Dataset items
------------------------

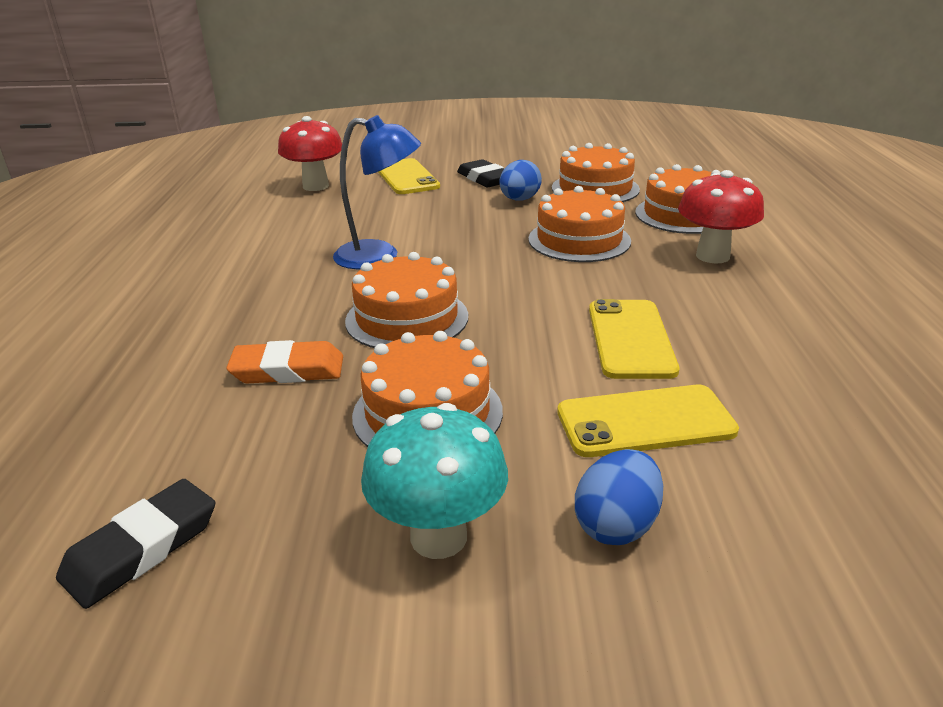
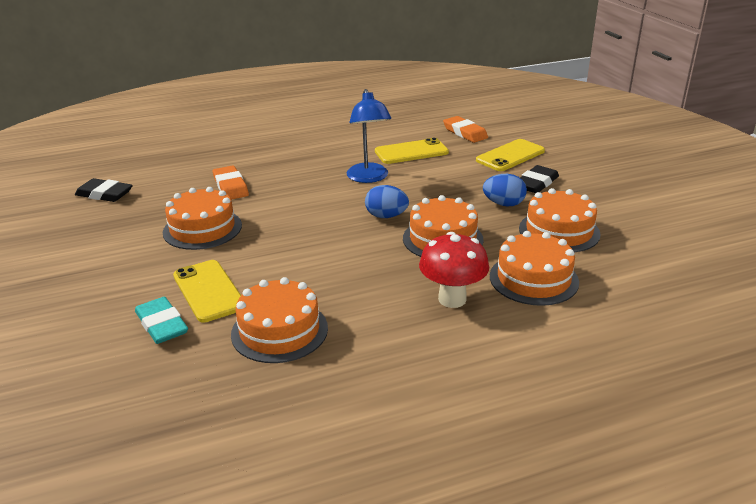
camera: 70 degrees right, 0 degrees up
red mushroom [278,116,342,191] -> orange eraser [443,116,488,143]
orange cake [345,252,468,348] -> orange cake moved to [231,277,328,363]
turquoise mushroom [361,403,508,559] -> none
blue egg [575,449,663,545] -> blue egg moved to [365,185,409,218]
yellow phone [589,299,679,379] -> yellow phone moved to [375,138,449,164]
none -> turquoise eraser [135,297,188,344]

------------------------

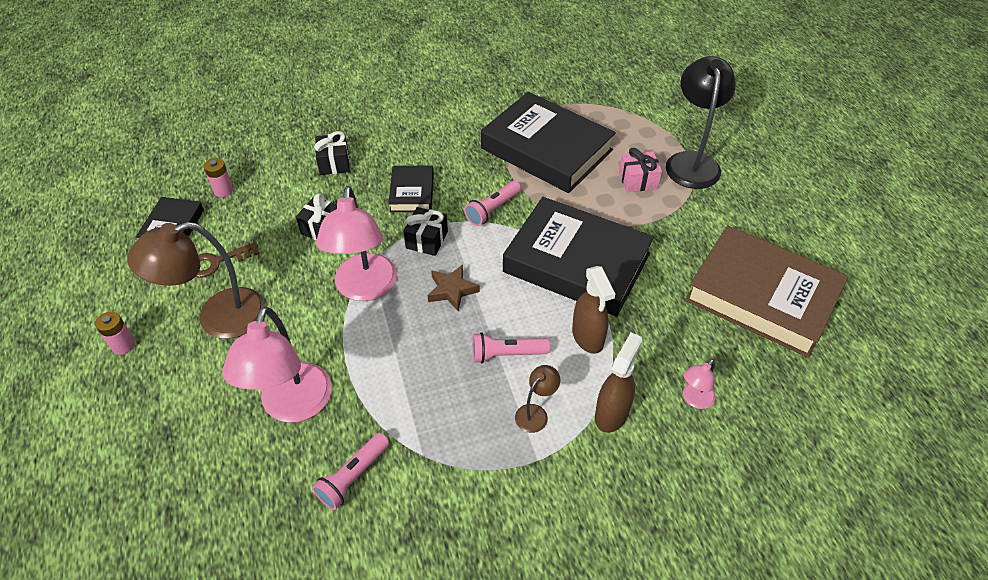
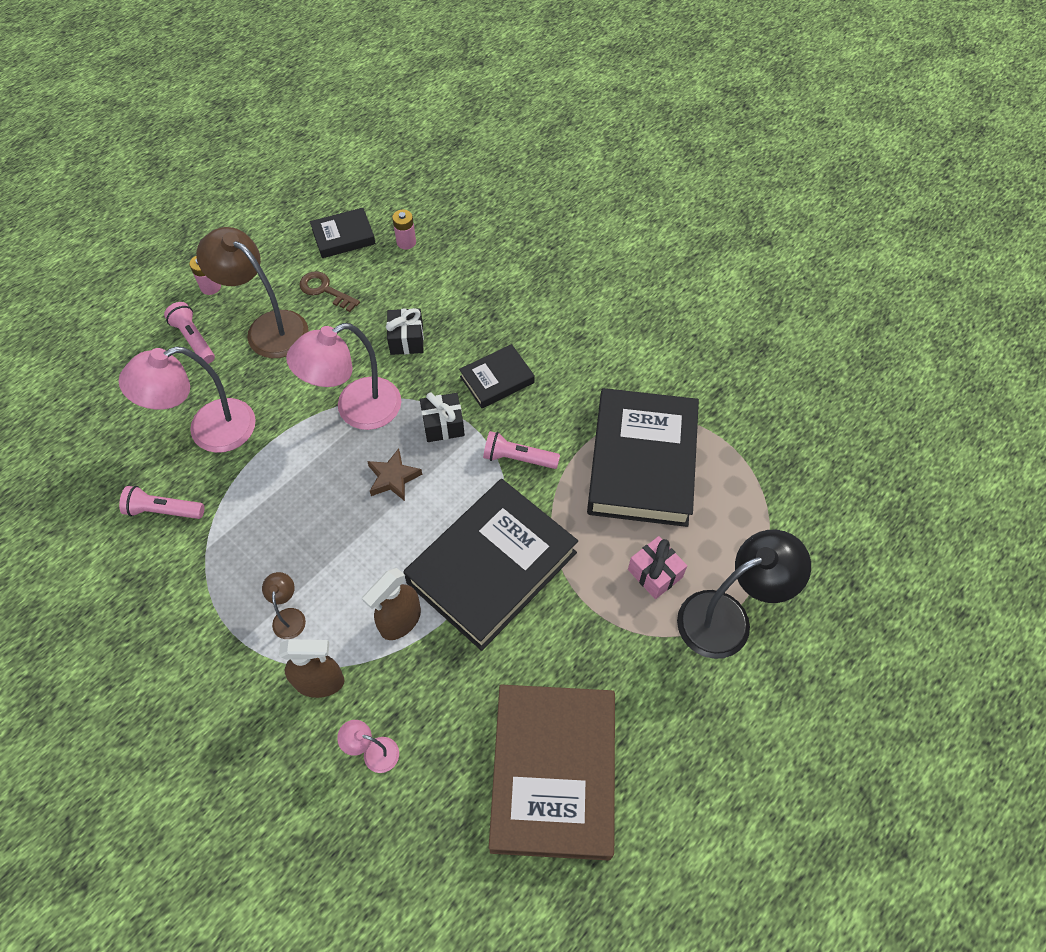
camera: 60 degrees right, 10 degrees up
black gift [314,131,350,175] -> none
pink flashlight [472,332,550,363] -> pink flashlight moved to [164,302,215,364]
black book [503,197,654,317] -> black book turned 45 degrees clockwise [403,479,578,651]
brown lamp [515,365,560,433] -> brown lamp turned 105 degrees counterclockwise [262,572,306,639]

------------------------

How to complete this task: The response must hold only the lines above from the line with "black gift [314,131,350,175] -> none" through the line with "brown lamp [515,365,560,433]", each copied exactly, both ends kept.

Reply:
black gift [314,131,350,175] -> none
pink flashlight [472,332,550,363] -> pink flashlight moved to [164,302,215,364]
black book [503,197,654,317] -> black book turned 45 degrees clockwise [403,479,578,651]
brown lamp [515,365,560,433] -> brown lamp turned 105 degrees counterclockwise [262,572,306,639]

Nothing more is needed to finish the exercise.